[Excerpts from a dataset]
━━━━━━
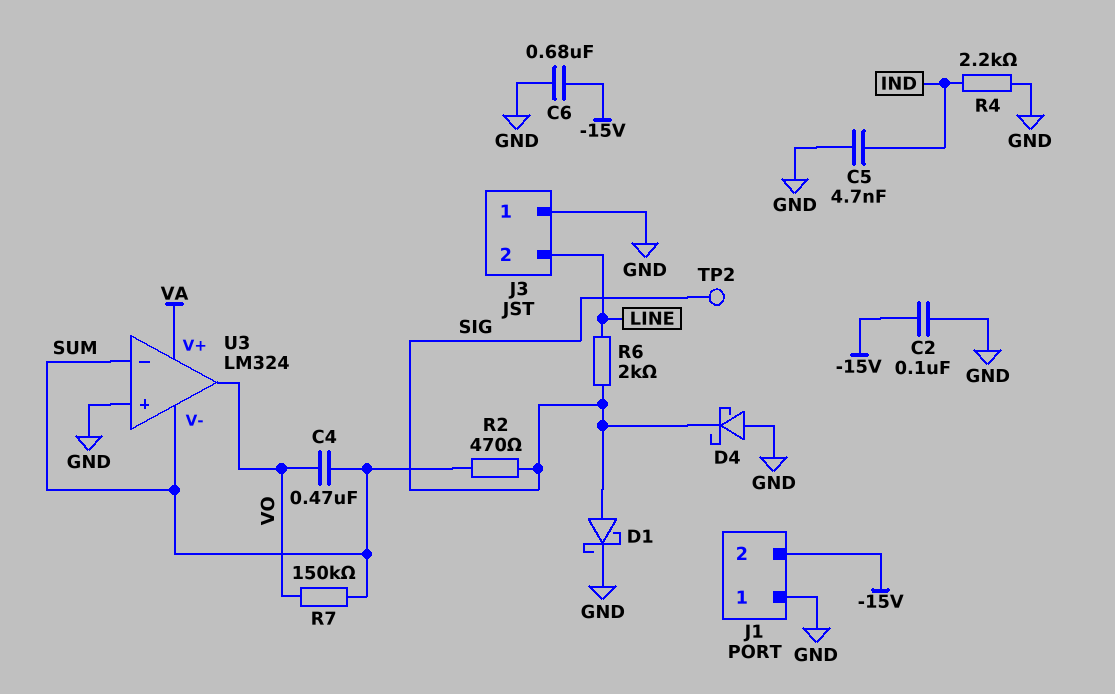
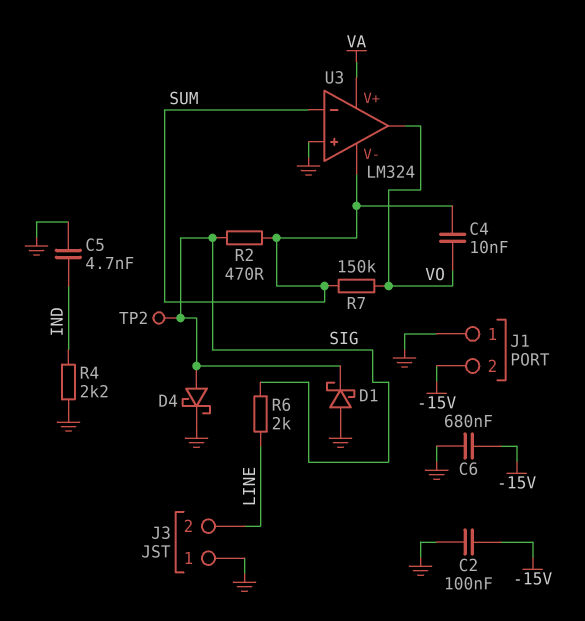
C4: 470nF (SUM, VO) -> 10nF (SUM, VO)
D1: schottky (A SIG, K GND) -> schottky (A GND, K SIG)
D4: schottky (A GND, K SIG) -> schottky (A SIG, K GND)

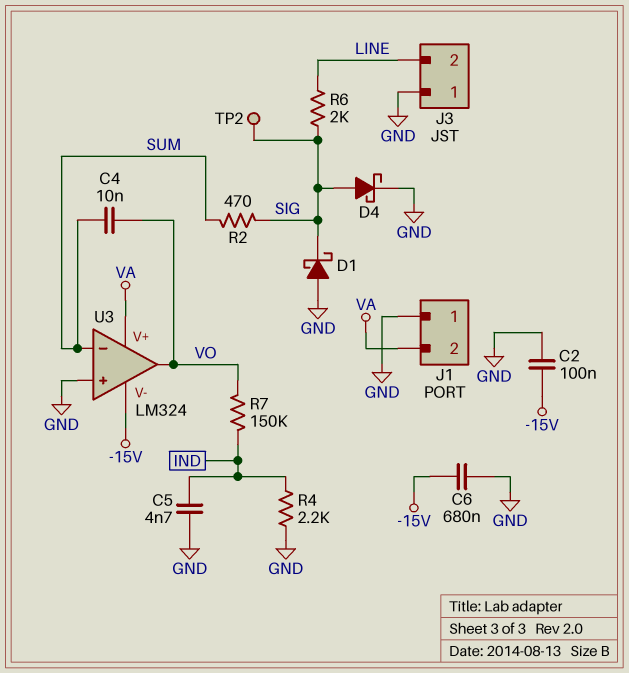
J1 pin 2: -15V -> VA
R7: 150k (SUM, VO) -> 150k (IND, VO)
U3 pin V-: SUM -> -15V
━━━━━━
▸ Goal of the exercise: Please state how many lines in the entries above include the string "schottky", and write only that number.

▸ Task answer: 2